_What is asked_
How many of the lines below contain the string "appoggiatura"? Reply with the number alone.

_Extracted material_
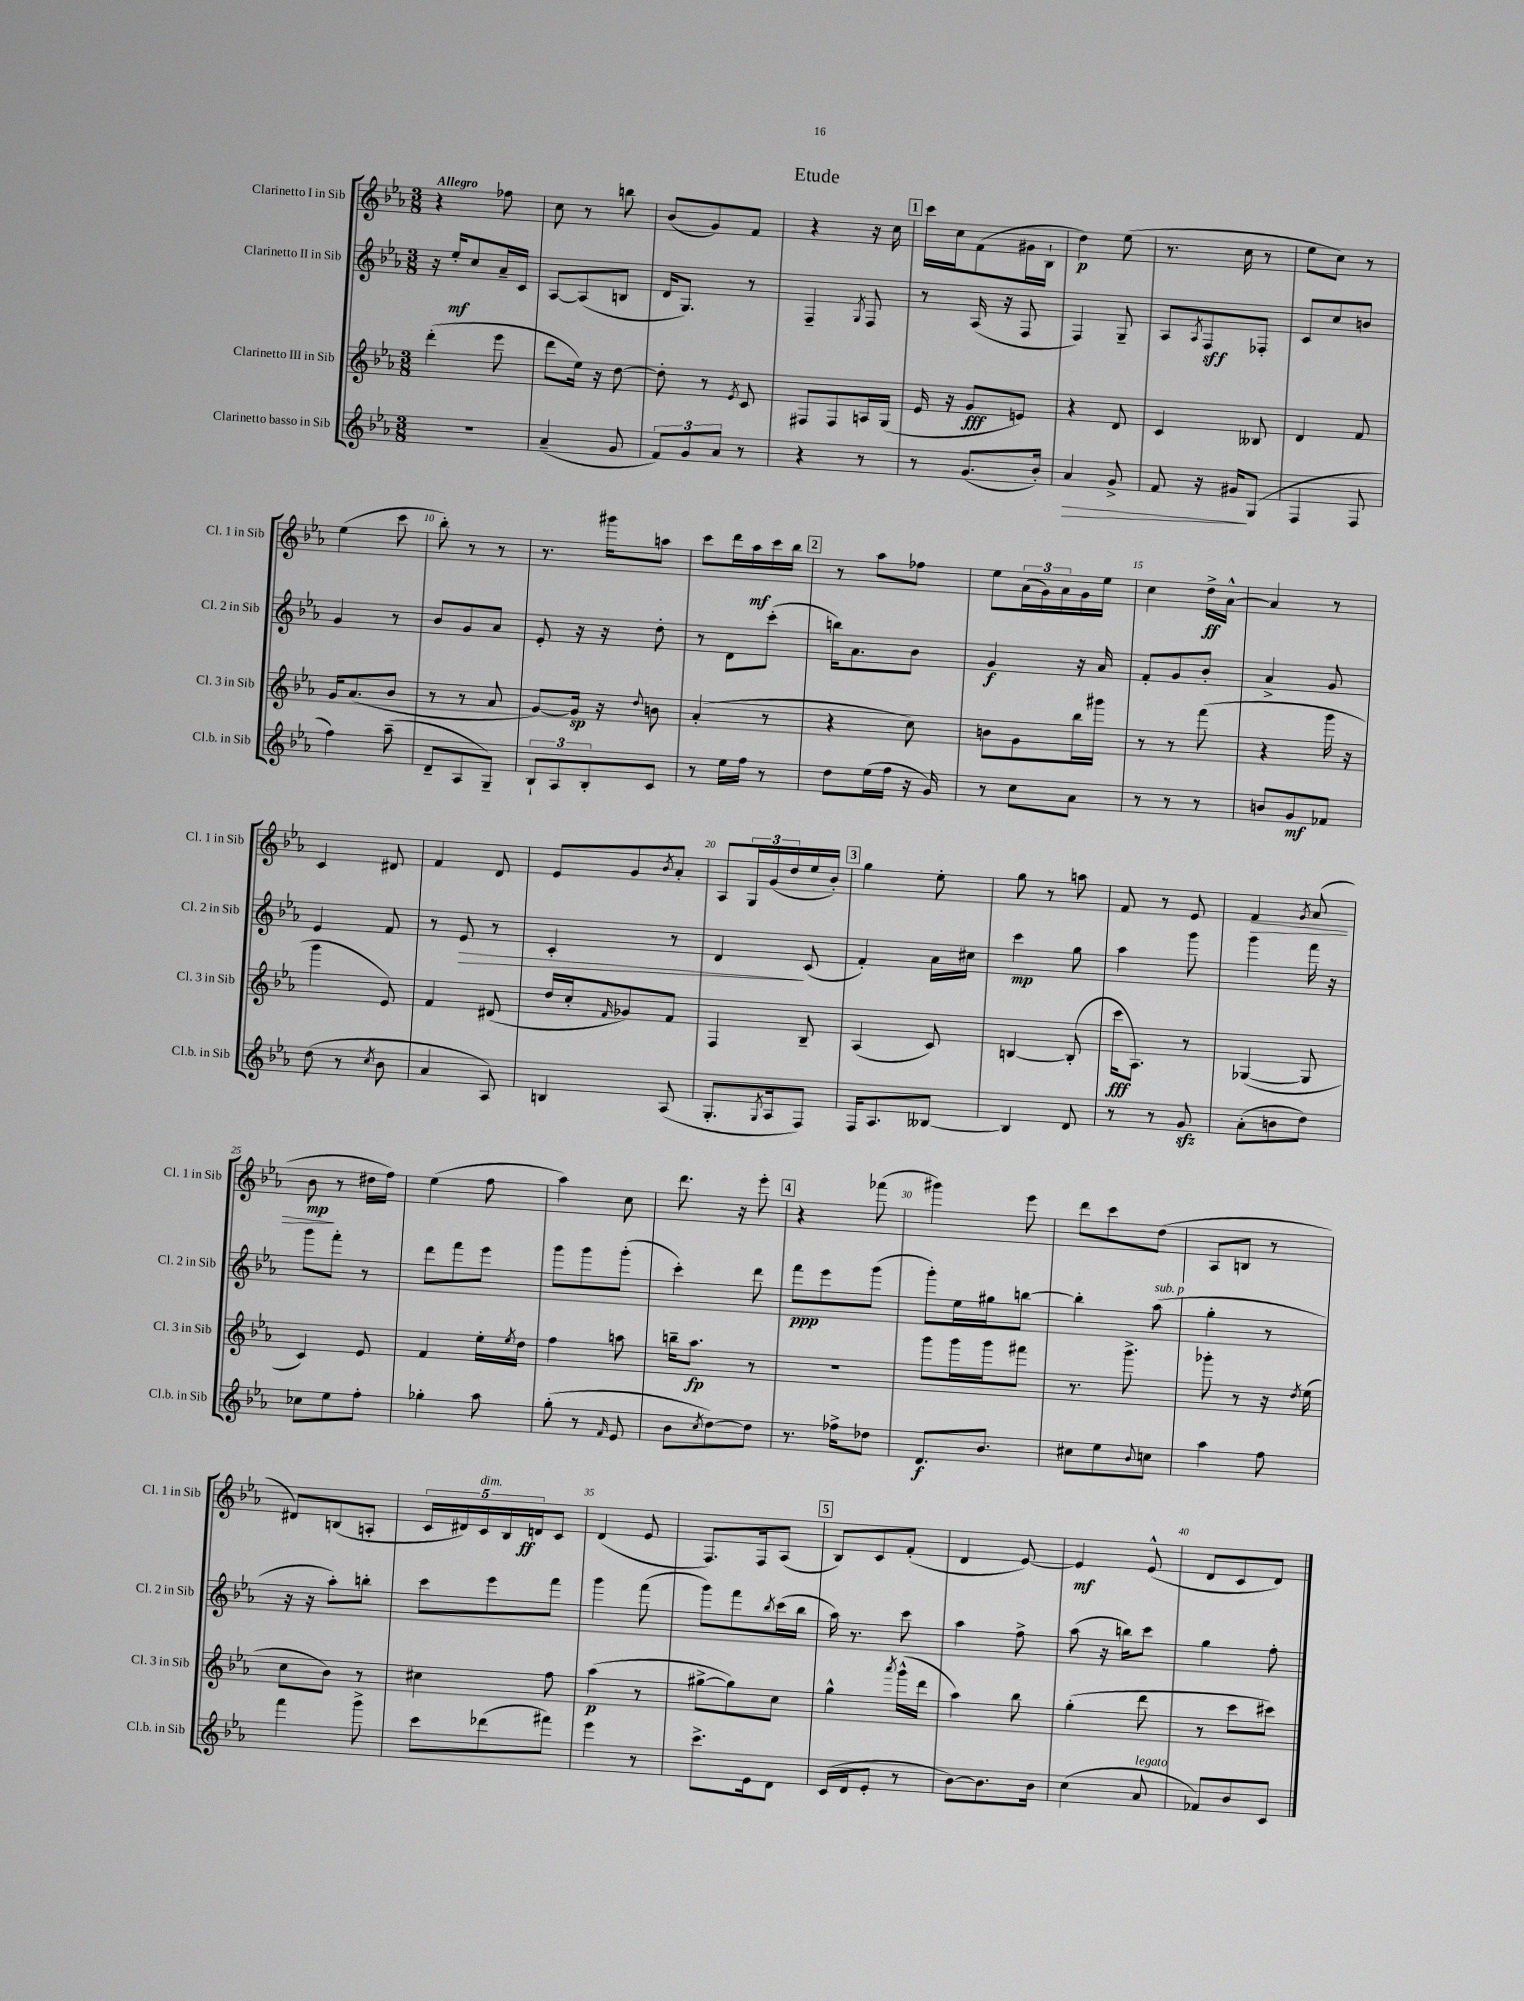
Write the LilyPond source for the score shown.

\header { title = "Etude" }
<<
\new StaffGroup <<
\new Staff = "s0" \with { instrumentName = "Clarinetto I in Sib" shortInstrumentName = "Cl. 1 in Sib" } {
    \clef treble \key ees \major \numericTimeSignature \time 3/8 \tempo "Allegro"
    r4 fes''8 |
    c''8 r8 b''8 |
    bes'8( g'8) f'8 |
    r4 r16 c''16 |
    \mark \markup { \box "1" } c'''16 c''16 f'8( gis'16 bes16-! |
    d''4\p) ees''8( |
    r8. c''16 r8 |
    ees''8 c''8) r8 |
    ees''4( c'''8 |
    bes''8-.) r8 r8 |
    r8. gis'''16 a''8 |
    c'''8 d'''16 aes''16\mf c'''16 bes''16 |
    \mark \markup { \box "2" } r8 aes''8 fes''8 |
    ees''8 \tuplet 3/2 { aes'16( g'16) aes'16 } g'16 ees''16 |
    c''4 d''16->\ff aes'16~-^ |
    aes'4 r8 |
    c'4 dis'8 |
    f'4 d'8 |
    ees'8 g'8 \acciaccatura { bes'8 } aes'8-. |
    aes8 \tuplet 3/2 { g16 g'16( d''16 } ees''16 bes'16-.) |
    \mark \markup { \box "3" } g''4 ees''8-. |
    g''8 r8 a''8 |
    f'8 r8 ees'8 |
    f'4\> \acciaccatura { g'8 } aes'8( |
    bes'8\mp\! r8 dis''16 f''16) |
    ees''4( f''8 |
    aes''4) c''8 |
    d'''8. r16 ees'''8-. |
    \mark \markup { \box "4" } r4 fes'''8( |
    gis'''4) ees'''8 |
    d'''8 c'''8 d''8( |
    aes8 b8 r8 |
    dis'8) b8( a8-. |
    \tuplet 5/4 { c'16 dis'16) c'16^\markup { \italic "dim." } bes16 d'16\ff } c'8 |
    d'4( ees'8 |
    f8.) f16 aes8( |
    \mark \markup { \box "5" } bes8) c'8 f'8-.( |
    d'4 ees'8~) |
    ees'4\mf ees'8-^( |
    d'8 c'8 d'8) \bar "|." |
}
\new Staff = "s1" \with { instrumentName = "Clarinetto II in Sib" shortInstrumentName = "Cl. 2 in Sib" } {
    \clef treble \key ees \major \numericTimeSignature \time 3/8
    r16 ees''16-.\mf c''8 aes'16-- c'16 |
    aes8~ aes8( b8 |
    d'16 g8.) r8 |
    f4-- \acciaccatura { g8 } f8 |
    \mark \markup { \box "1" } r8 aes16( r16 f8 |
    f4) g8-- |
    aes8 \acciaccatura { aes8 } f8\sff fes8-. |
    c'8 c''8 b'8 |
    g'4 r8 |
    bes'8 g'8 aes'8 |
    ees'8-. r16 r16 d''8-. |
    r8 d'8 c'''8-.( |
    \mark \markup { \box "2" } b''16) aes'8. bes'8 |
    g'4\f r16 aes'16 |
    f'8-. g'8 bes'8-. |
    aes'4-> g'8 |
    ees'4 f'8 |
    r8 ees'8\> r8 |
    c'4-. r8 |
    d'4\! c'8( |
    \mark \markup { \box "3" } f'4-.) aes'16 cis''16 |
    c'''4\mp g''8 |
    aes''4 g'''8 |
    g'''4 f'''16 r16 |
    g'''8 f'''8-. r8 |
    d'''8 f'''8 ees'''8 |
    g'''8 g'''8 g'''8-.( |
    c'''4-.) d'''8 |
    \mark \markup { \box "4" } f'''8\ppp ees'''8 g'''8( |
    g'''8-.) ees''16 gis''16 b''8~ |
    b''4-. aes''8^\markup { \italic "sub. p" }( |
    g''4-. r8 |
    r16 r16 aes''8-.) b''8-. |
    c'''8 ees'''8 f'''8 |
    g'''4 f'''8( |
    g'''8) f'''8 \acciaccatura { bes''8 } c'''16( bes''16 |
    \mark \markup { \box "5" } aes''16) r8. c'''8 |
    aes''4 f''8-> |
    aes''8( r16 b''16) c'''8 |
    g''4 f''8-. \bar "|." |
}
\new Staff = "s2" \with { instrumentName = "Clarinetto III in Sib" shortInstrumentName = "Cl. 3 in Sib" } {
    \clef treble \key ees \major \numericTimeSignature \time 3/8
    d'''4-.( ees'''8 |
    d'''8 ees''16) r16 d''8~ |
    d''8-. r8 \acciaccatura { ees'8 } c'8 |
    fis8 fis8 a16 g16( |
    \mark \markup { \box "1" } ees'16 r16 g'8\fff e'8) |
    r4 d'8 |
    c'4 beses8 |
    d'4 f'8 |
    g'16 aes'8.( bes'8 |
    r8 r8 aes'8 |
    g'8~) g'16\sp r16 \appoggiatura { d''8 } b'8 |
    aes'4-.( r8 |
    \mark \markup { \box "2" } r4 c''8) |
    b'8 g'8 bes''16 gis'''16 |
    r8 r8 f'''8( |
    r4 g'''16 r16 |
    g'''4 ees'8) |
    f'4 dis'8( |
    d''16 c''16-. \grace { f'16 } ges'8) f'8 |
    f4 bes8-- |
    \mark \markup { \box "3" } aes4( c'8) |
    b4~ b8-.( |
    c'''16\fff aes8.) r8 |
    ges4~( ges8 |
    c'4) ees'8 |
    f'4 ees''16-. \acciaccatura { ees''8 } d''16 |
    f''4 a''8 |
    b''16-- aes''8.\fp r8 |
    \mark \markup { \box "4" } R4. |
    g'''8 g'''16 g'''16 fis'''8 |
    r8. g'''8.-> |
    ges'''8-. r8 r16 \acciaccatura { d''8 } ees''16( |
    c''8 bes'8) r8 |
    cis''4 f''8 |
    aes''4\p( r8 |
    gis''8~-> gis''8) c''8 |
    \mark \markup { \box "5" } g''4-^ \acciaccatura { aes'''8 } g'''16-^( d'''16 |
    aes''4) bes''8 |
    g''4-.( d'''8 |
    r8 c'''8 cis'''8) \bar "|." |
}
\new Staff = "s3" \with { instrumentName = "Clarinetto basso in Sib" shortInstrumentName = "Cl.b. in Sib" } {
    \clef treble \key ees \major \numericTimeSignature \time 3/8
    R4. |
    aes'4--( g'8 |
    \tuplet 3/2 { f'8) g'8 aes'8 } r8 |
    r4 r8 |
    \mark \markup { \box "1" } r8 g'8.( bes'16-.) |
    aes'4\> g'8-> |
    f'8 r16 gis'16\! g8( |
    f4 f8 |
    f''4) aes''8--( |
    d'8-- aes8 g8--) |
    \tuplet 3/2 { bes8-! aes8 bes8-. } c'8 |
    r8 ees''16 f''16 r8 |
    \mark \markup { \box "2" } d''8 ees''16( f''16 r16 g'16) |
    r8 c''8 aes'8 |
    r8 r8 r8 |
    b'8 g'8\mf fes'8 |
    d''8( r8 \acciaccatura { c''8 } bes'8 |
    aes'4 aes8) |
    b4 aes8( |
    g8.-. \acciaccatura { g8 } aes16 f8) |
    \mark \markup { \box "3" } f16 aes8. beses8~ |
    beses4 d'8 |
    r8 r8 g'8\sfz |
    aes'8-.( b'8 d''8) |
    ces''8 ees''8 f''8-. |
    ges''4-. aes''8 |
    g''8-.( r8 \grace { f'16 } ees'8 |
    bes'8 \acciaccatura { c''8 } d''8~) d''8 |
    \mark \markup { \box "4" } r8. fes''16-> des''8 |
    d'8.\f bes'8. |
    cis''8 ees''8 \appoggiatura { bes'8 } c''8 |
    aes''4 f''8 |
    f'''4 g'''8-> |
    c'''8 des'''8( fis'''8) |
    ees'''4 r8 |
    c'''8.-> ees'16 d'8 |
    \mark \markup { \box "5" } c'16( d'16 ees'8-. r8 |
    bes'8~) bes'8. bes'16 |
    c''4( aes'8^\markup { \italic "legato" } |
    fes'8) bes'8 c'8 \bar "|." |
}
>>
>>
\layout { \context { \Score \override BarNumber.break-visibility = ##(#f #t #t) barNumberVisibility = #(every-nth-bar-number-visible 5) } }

_Output below_
2